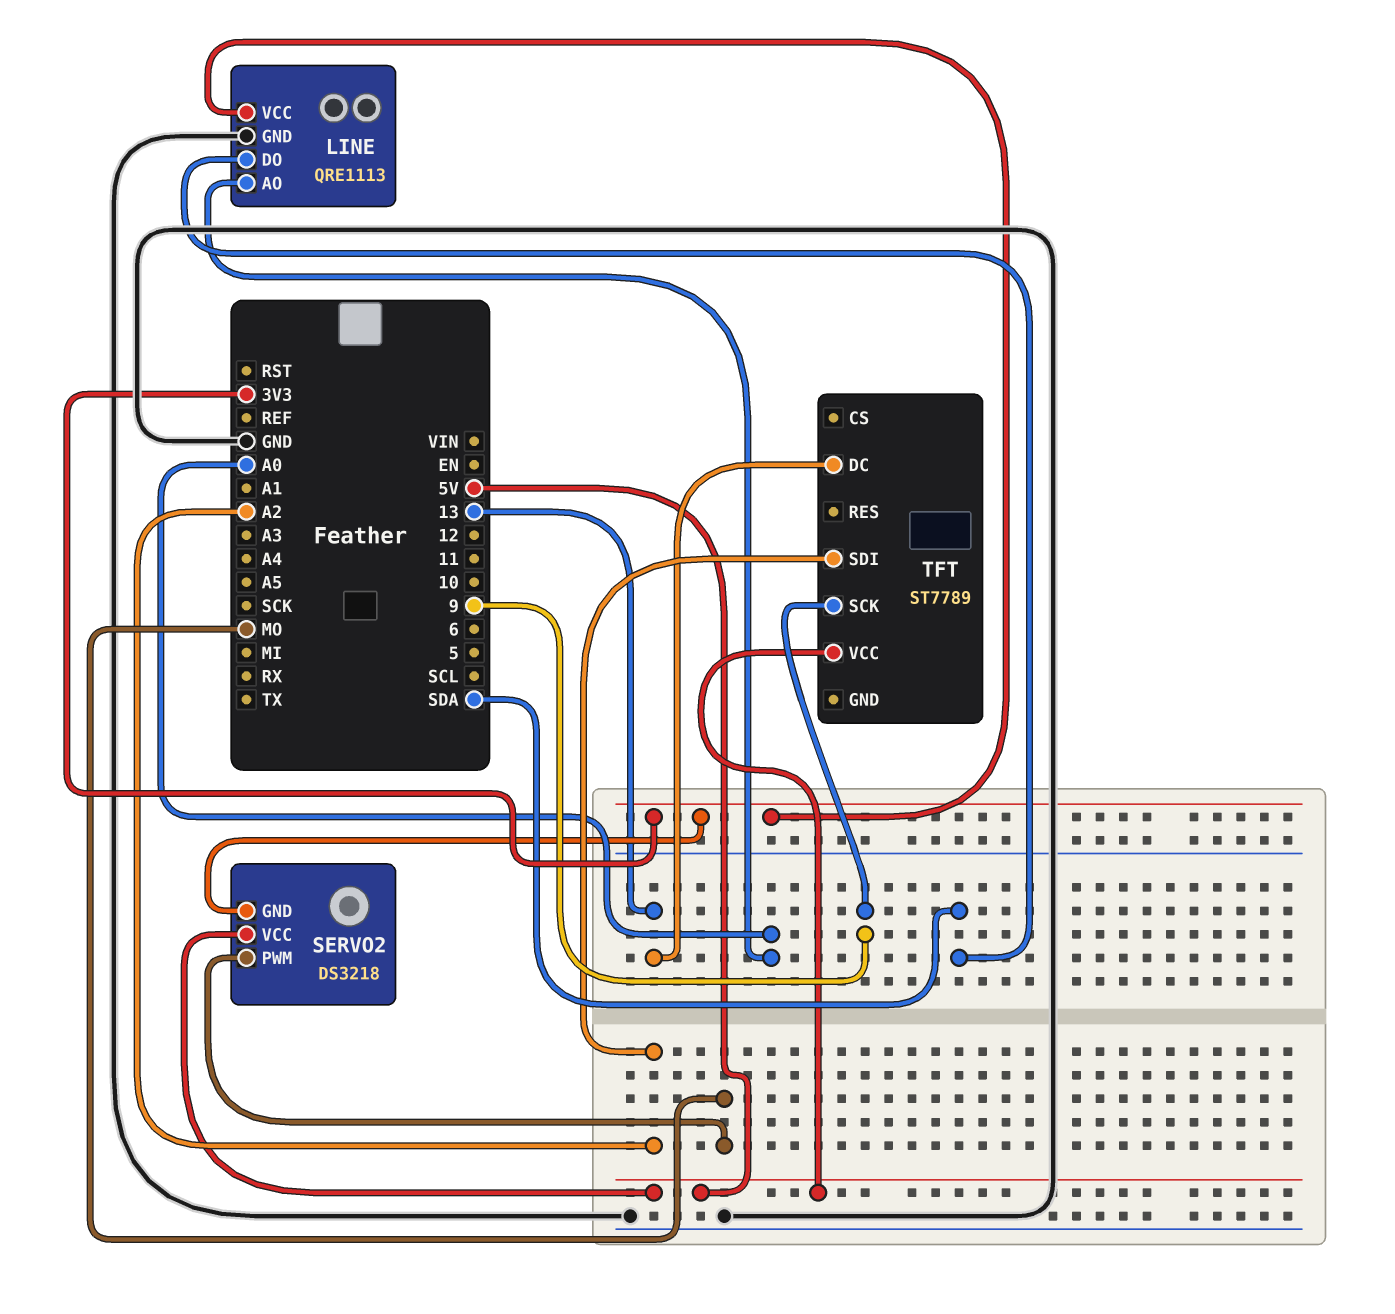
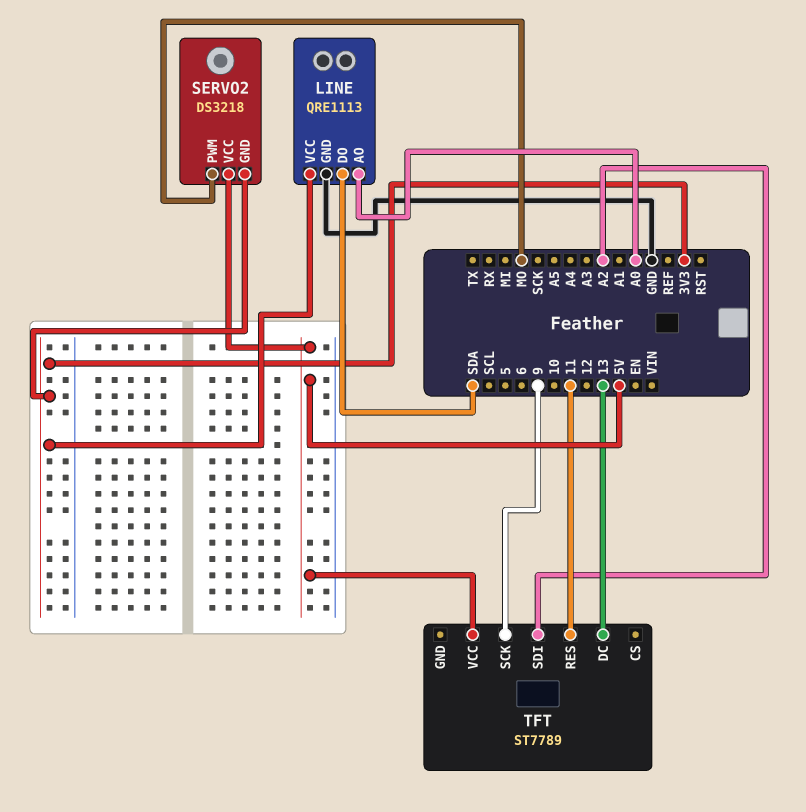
TFT pin RES: none -> 11

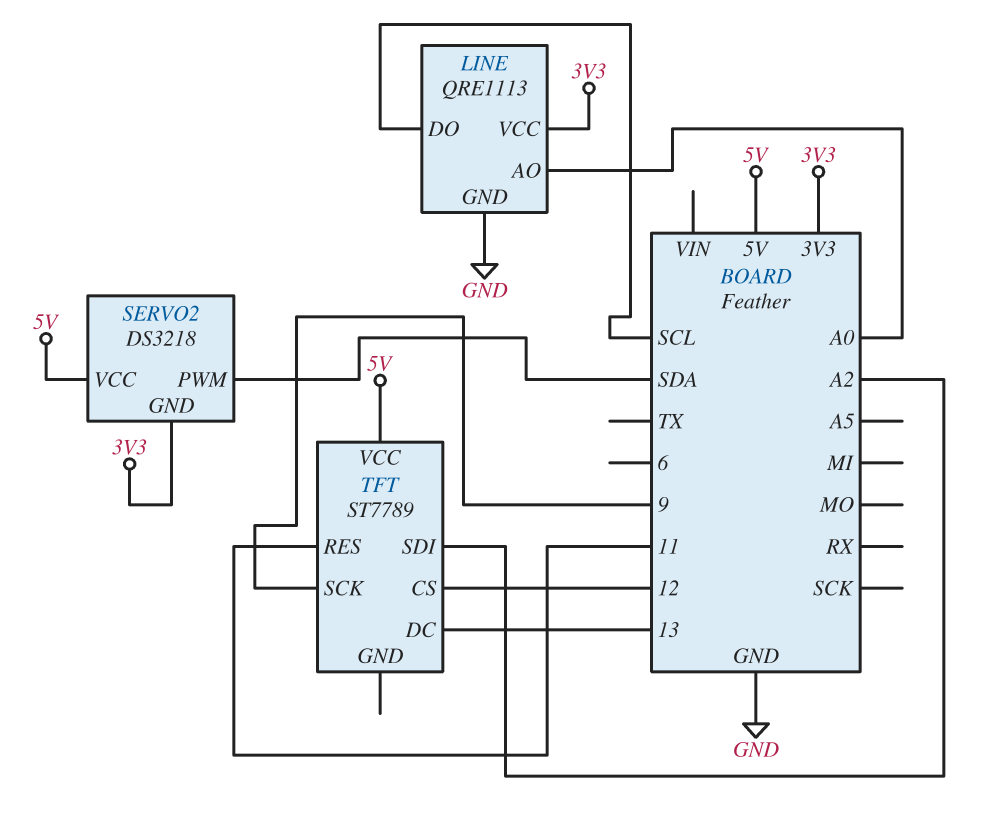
LINE pin DO: SDA -> SCL
SERVO2 pin PWM: MO -> SDA
TFT pin CS: none -> 12

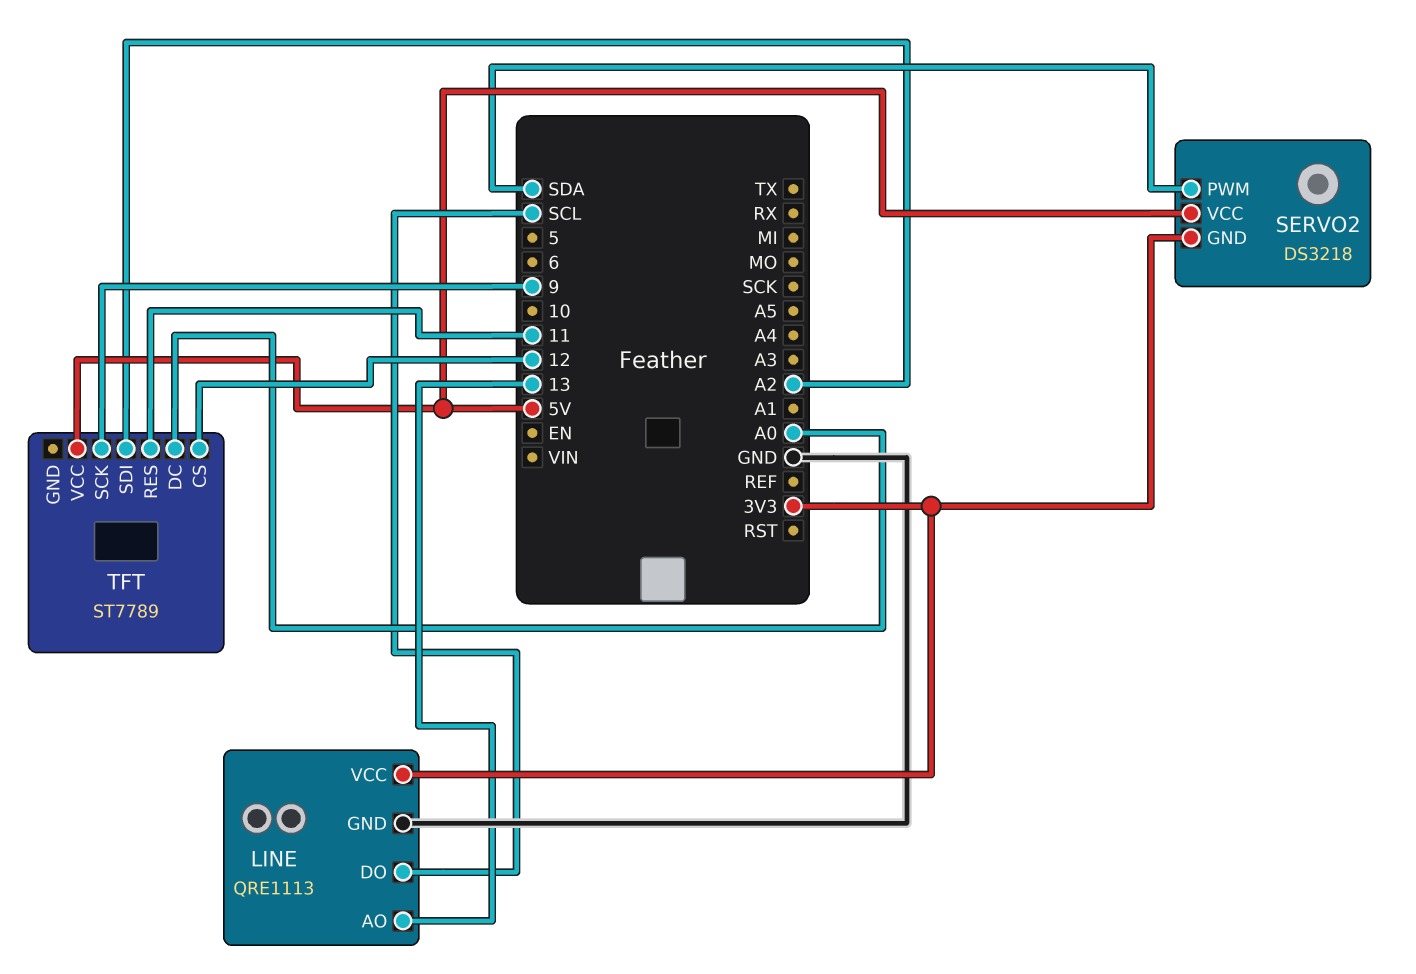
LINE pin AO: A0 -> 13
TFT pin DC: 13 -> A0

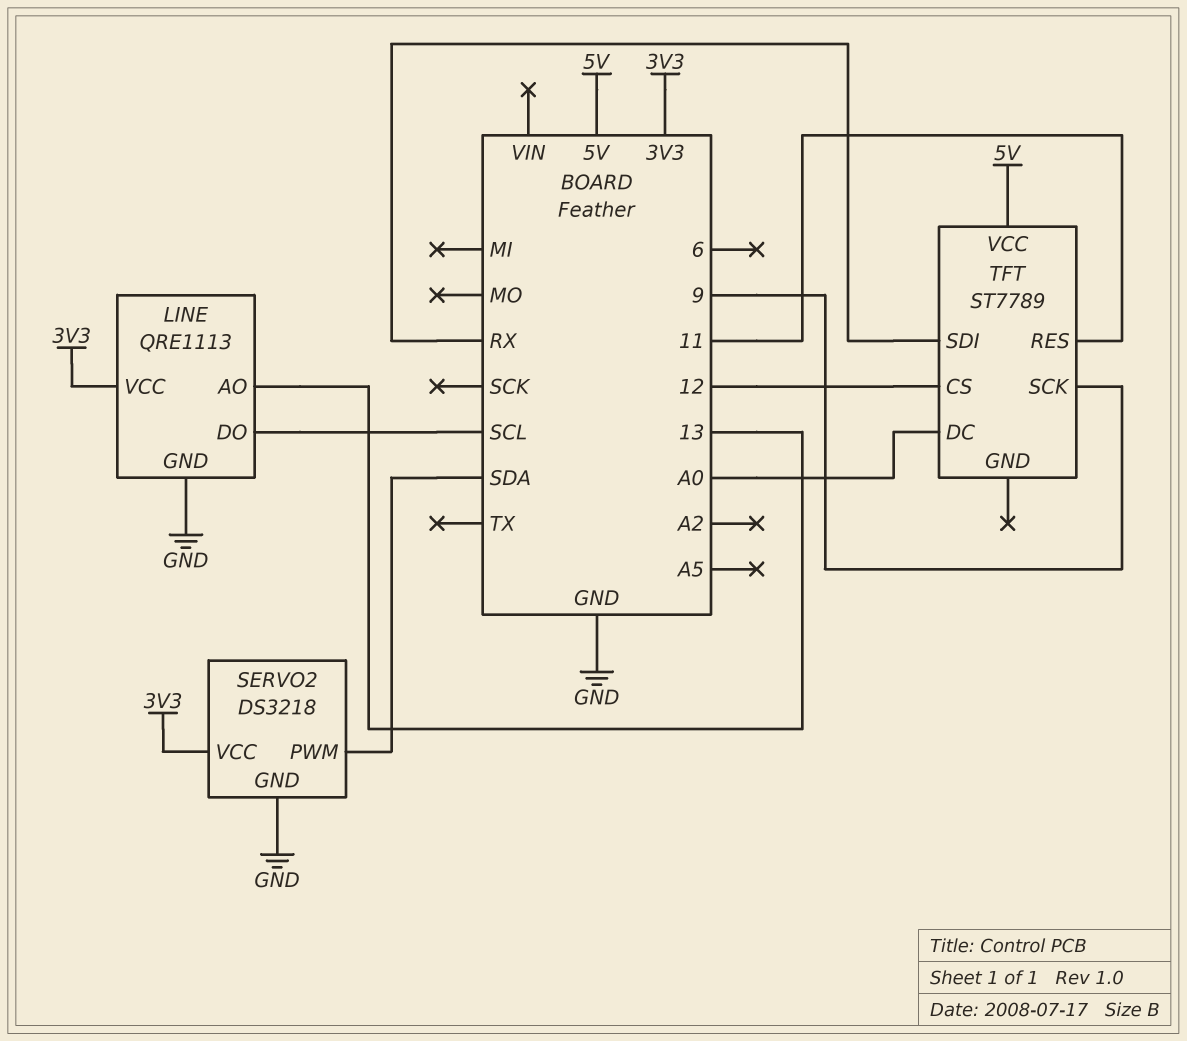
SERVO2 pin GND: 3V3 -> GND
SERVO2 pin VCC: 5V -> 3V3
TFT pin SDI: A2 -> RX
◇ ◇ ◇
_TASK_
Starting from the line that contains "TFT pin DC: 13 -> A0", transcribe exactly each line down to the final line of the material above, excluding every picture and adding nothing else.

_RESPONSE BOX_
TFT pin DC: 13 -> A0

SERVO2 pin GND: 3V3 -> GND
SERVO2 pin VCC: 5V -> 3V3
TFT pin SDI: A2 -> RX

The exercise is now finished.